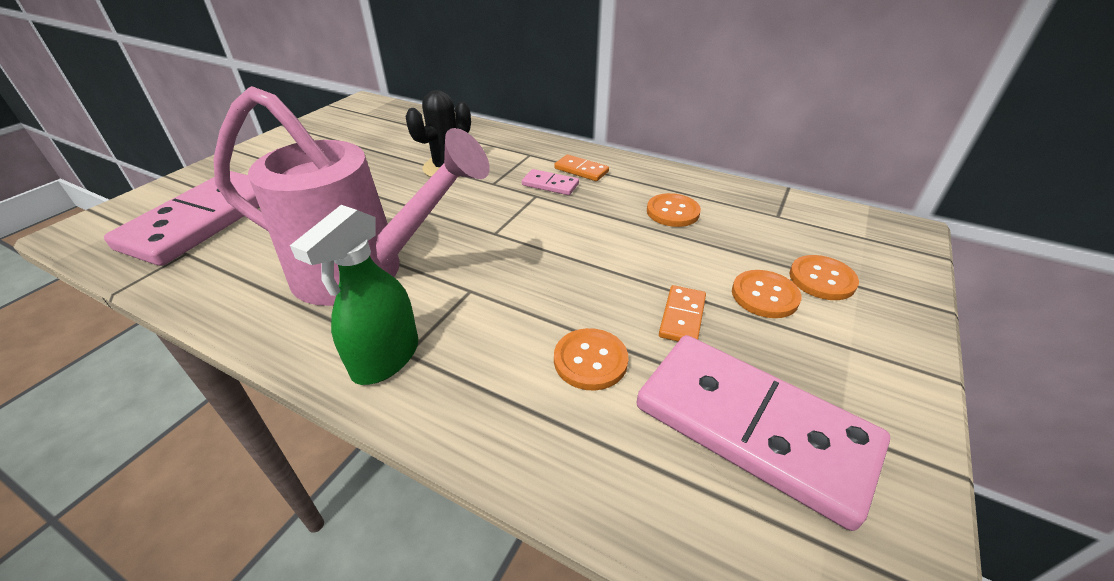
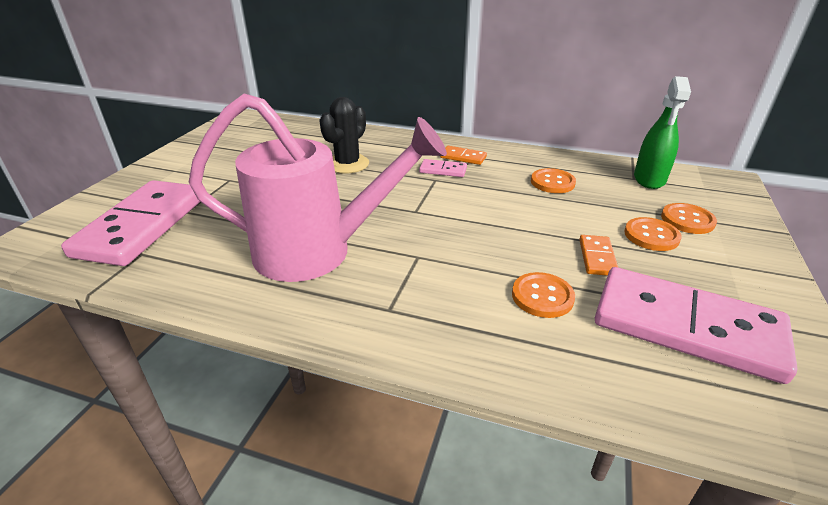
camera: 10 degrees left, 5 degrees down
green spray bottle [290,205,418,385] -> green spray bottle moved to [634,76,691,189]

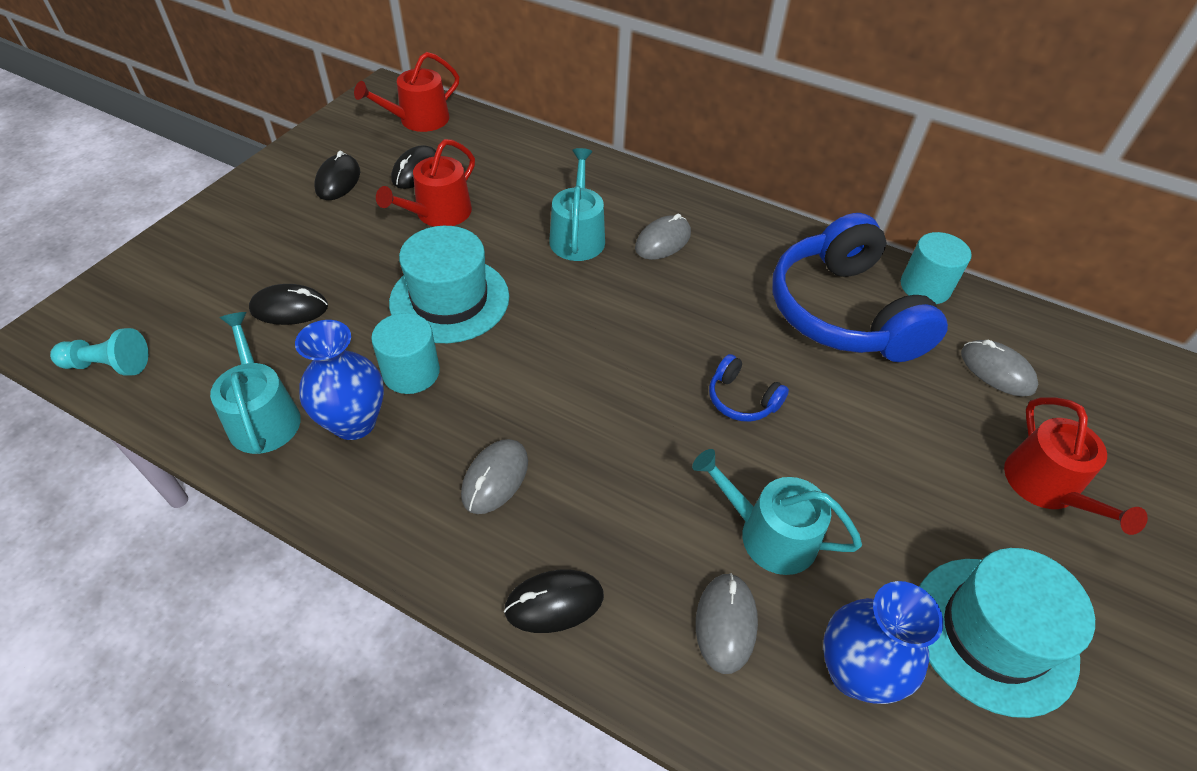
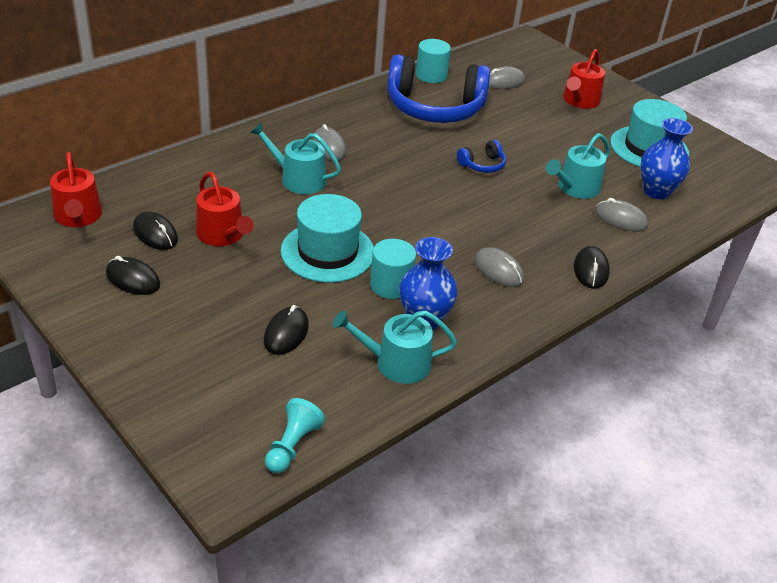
camera: 70 degrees left, 10 degrees down
red watering can [1004,397,1148,535] -> red watering can turned 105 degrees clockwise [563,49,605,109]

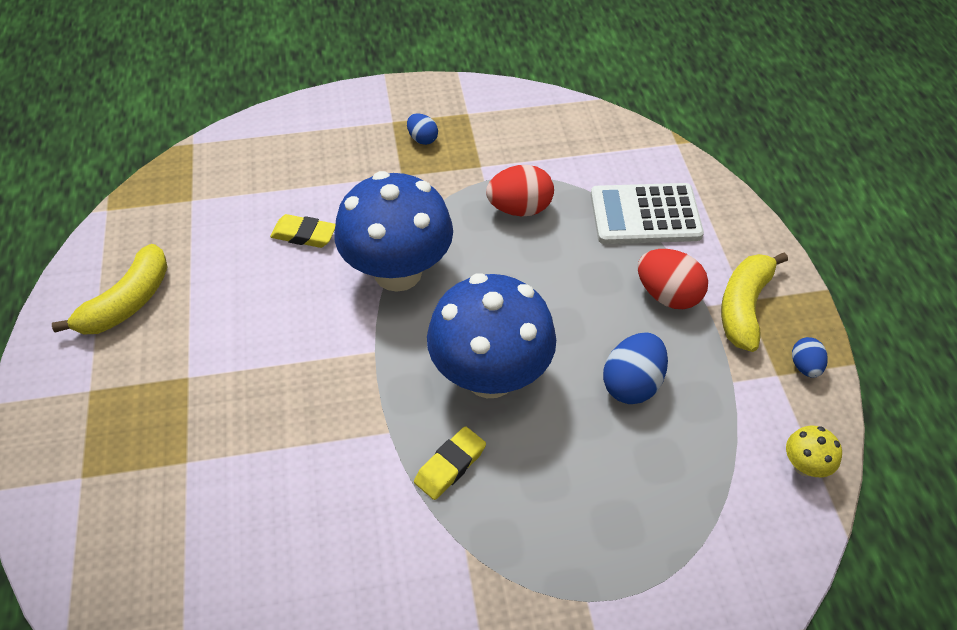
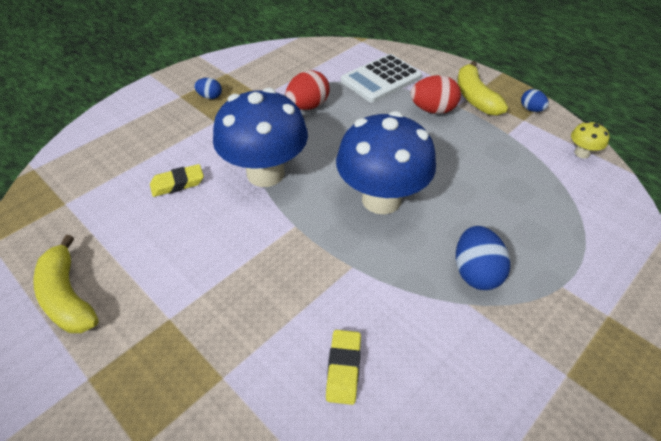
camera: 35 degrees left, 5 degrees down
yellow banana [52,244,168,334] -> yellow banana turned 150 degrees clockwise [33,235,99,333]
yellow eraser [414,426,486,500] -> yellow eraser moved to [326,330,361,405]
blue egg [603,332,668,404] -> blue egg moved to [456,226,510,290]

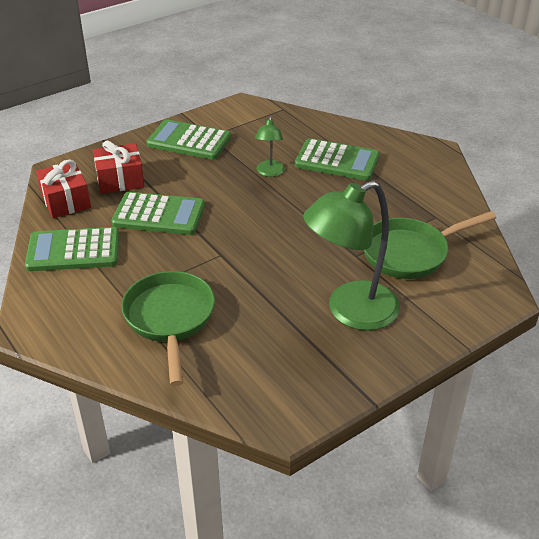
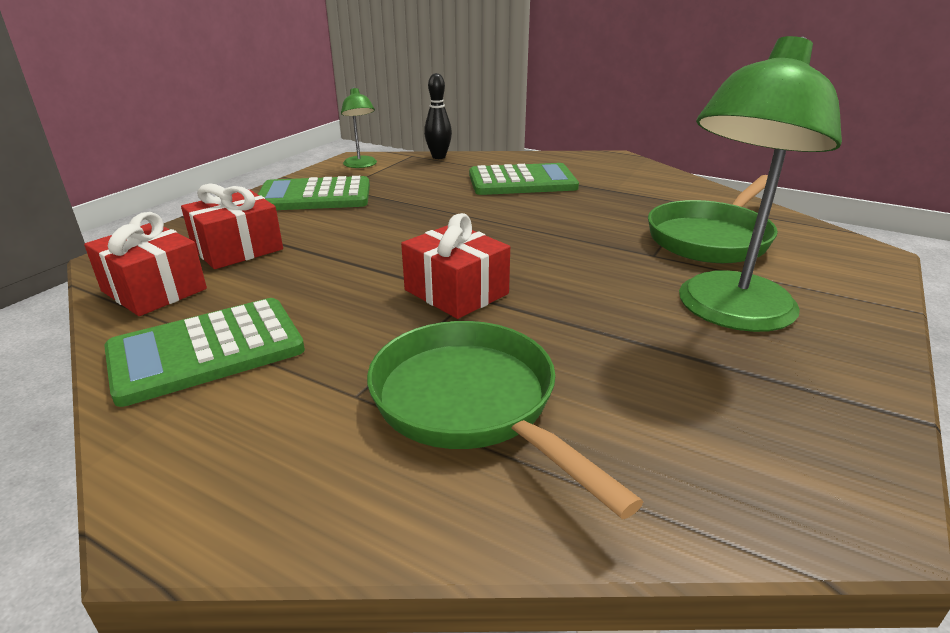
camera: 25 degrees left, 10 degrees down
green calculator [111,192,205,235] -> none
green lamp [255,116,285,177] -> green lamp moved to [341,87,377,168]
none -> red gift [401,213,510,319]
none -> black bowling pin [424,73,452,159]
____________________
TASK OBJECTIVE :: Only the lines of the listing above from the one with "blue egg [603,332,668,404]" through the one with "none -> red gift [401,213,510,319]" should be output, exactly, with both ends kept and pictures left out.

SOLUTION TO THE EXERCISE ::
blue egg [603,332,668,404] -> blue egg moved to [456,226,510,290]

camera: 25 degrees left, 10 degrees down
green calculator [111,192,205,235] -> none
green lamp [255,116,285,177] -> green lamp moved to [341,87,377,168]
none -> red gift [401,213,510,319]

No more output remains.